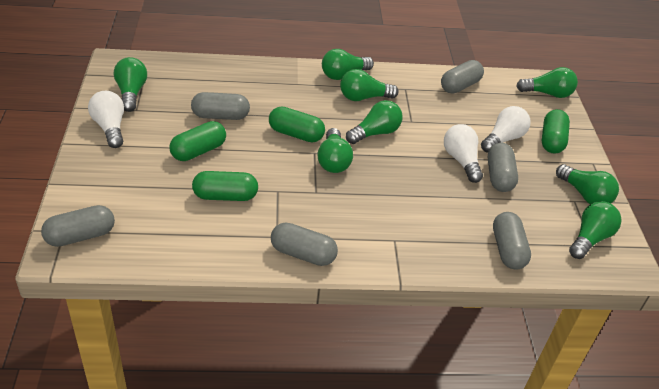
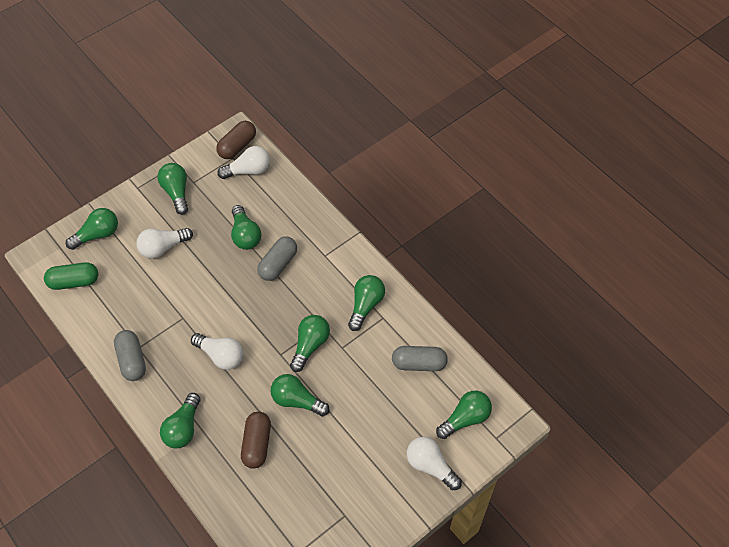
brown capsule: 0 -> 2
green capsule: 4 -> 1
grey capsule: 6 -> 3
white light bulb: 3 -> 4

+ + + + + + +

Tell how many lines in the data hold the string "capsule", giving the number by itself.

3